▸ EXERCISE DESCRIPTION
Under this line is a listing; return exactly the lines starting at the one with "black capsule: 8 -> 9" and running down to the one with "turquoise spoon: 6 -> 5", and leave out its pictures.

▸ THE DATA
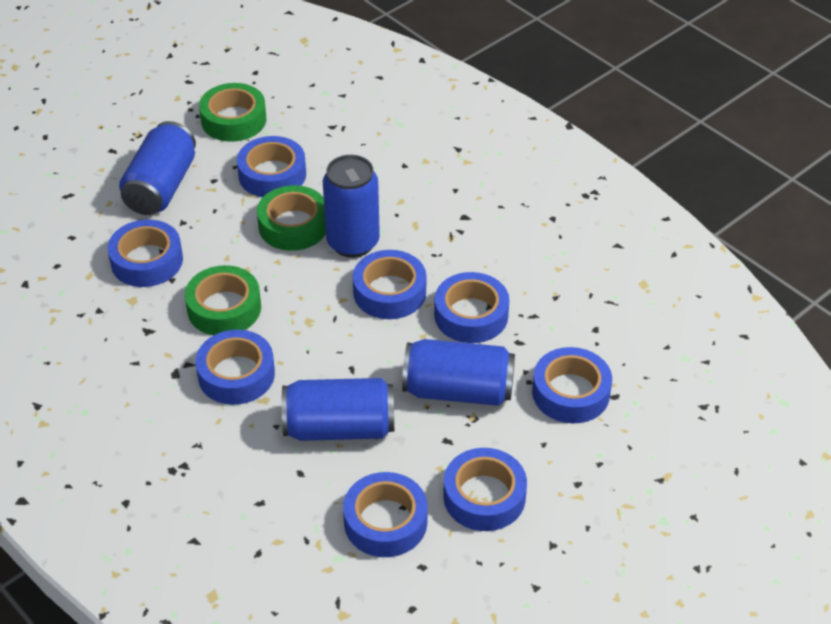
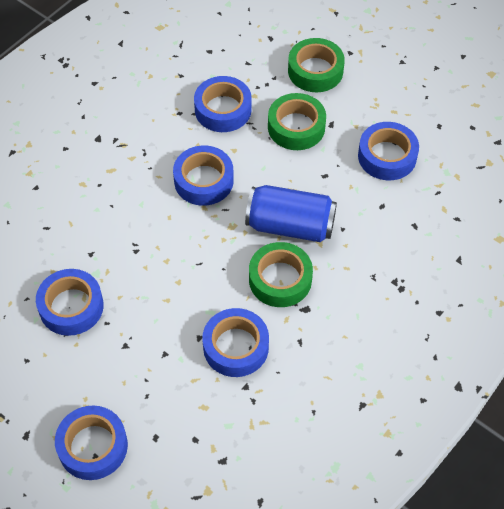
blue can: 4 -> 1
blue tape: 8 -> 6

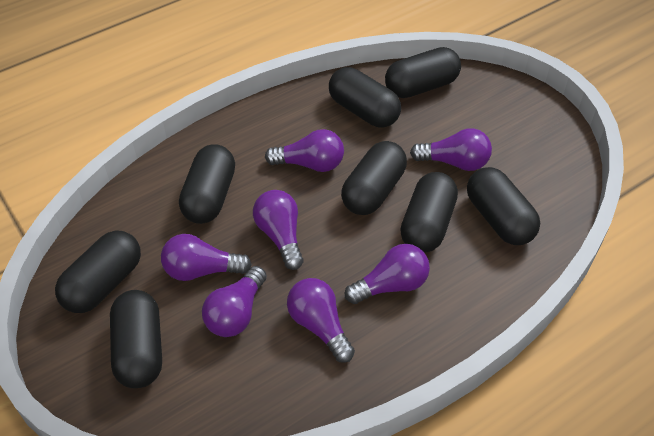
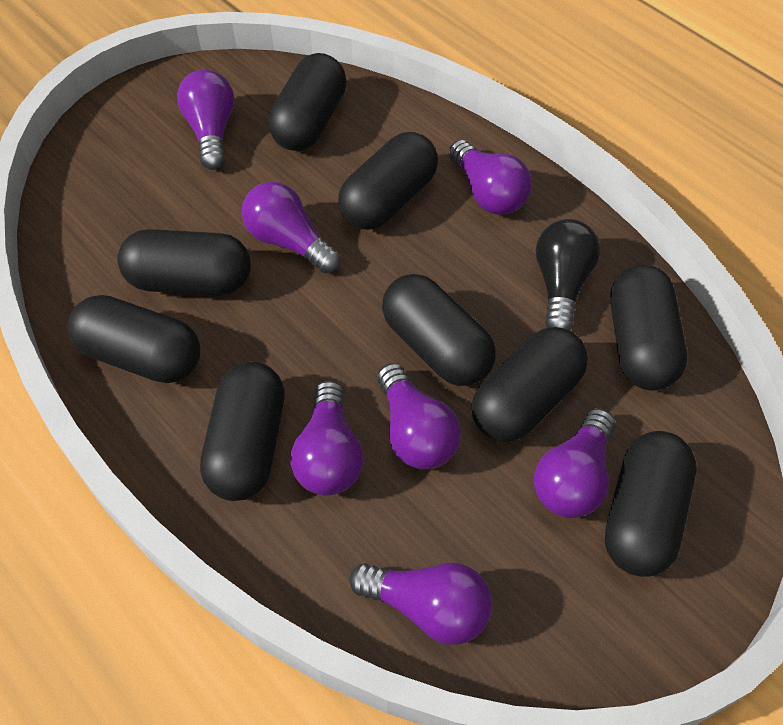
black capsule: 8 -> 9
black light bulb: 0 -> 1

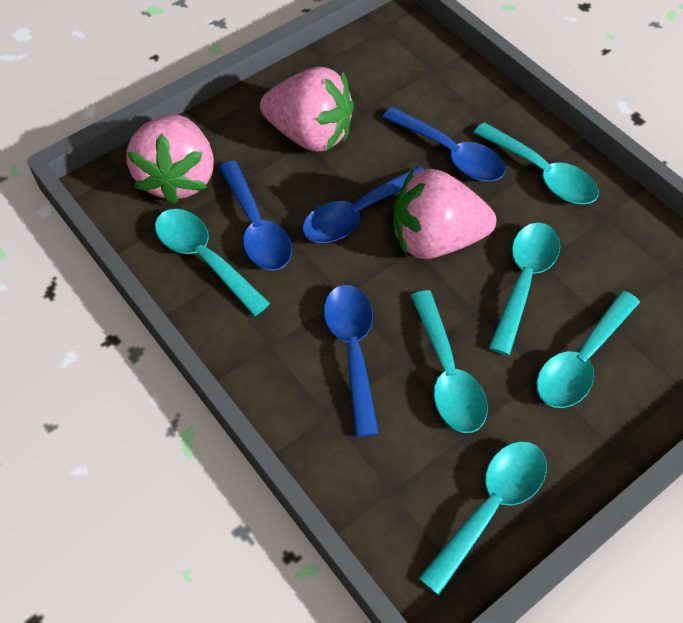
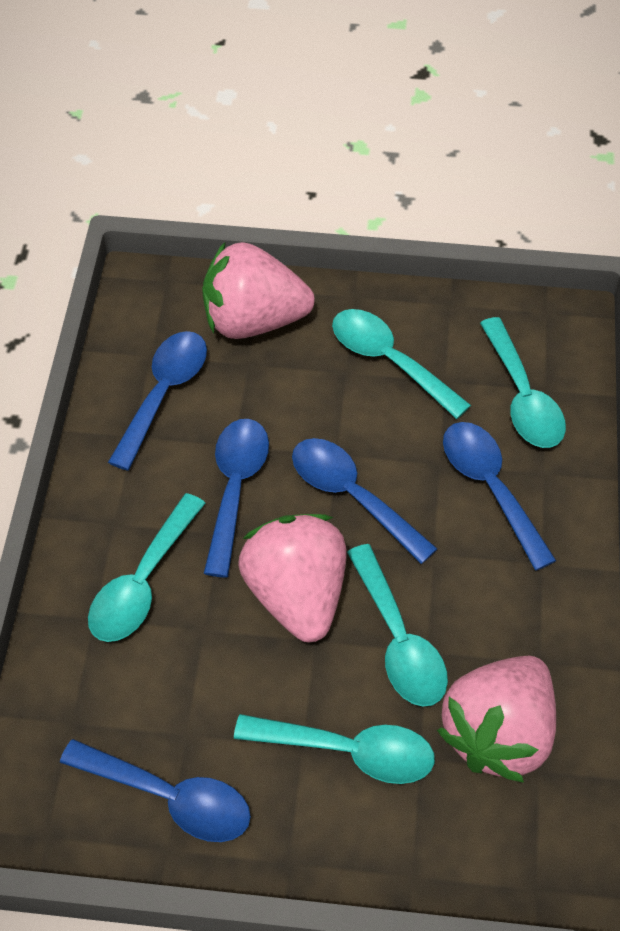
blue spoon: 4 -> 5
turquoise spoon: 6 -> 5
---
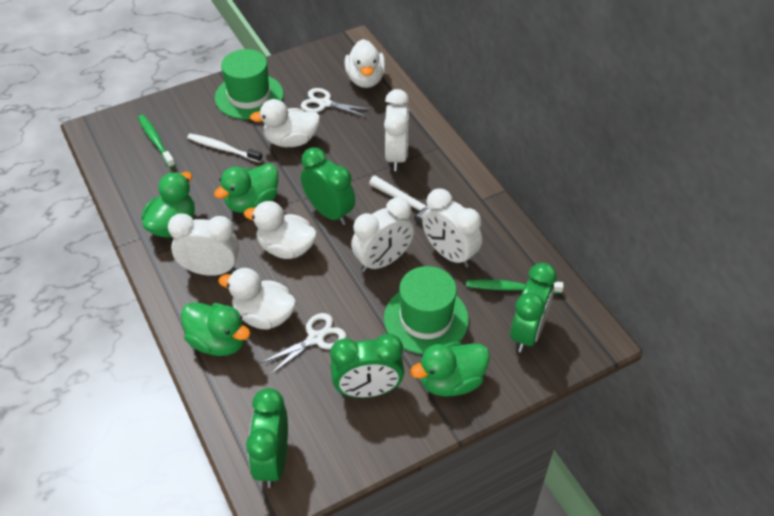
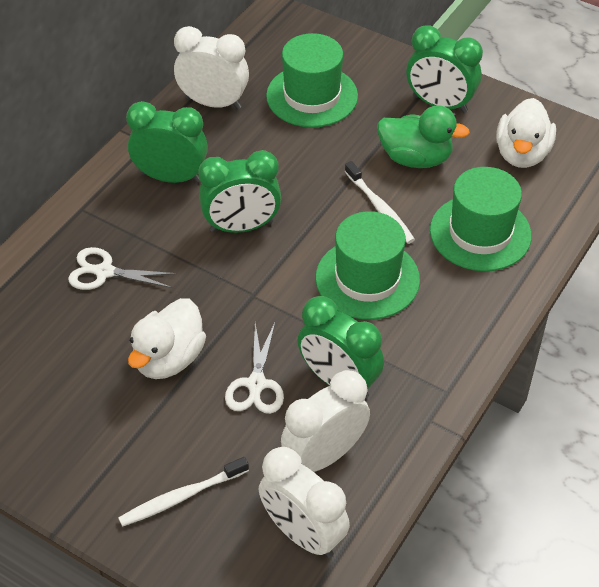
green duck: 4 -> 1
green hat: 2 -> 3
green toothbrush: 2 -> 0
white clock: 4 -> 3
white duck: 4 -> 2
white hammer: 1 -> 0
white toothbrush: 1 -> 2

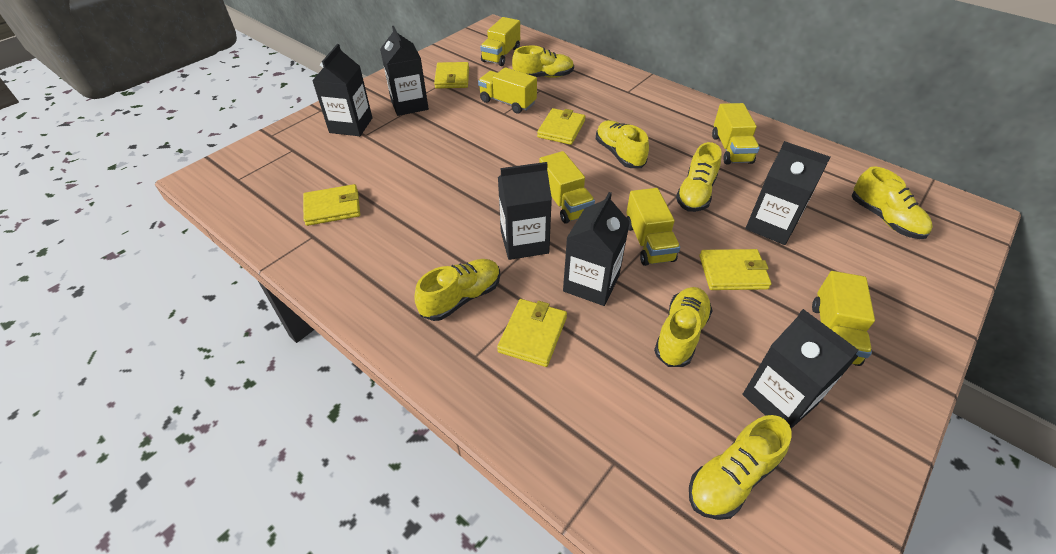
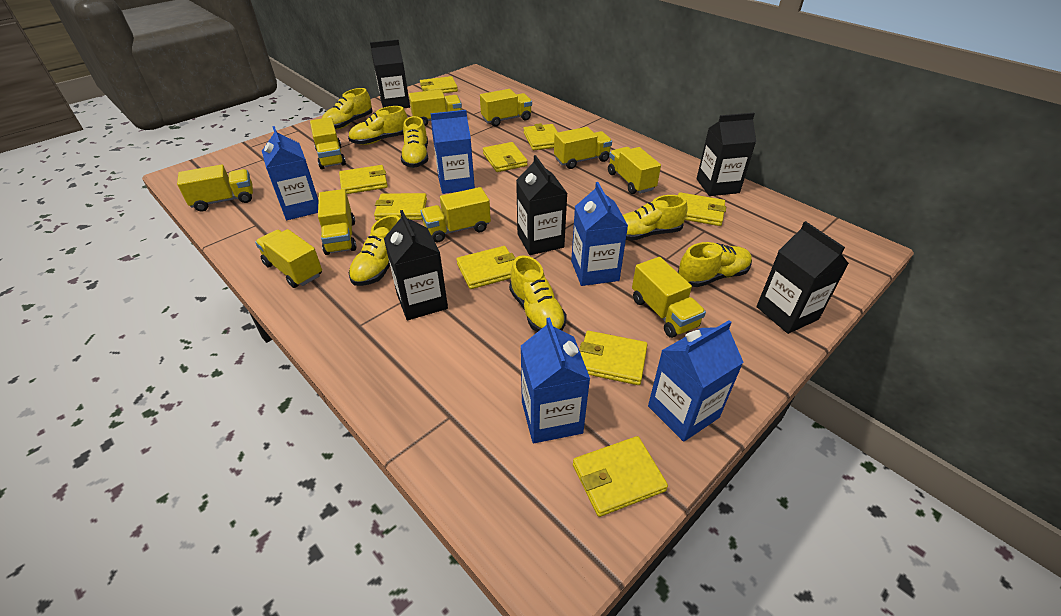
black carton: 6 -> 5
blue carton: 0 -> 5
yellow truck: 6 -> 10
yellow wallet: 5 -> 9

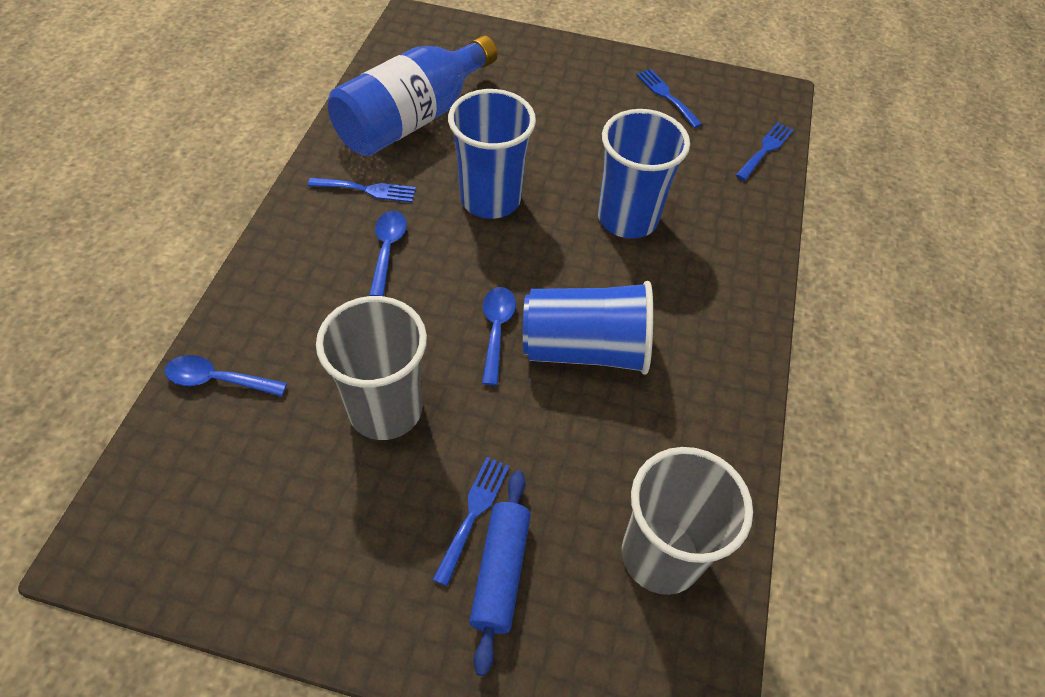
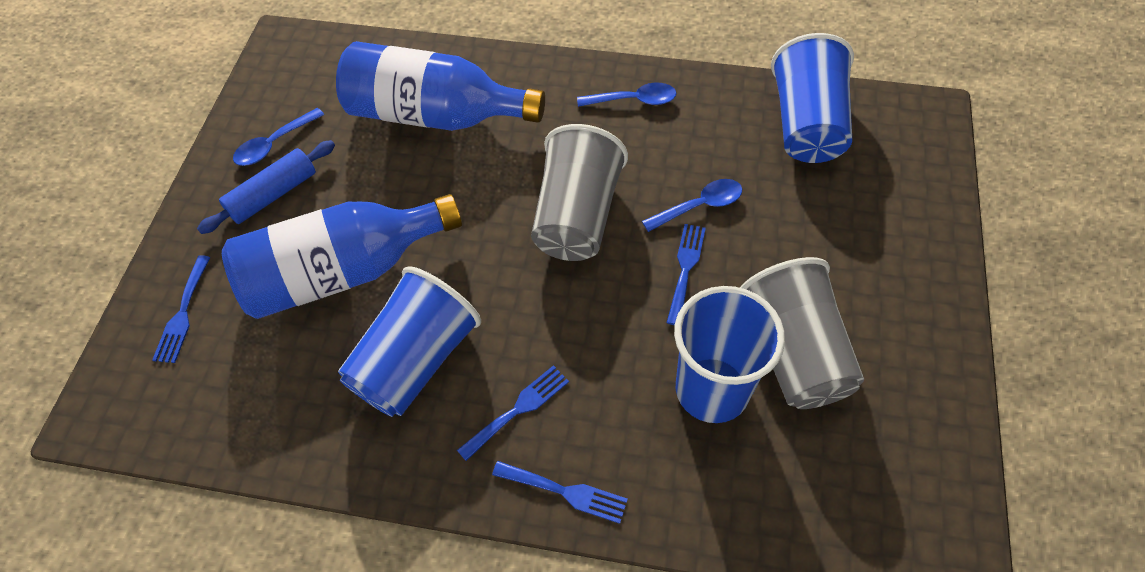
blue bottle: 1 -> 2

▸ ANSWER SECTION
black capsule: 8 -> 9
black light bulb: 0 -> 1

blue spoon: 4 -> 5
turquoise spoon: 6 -> 5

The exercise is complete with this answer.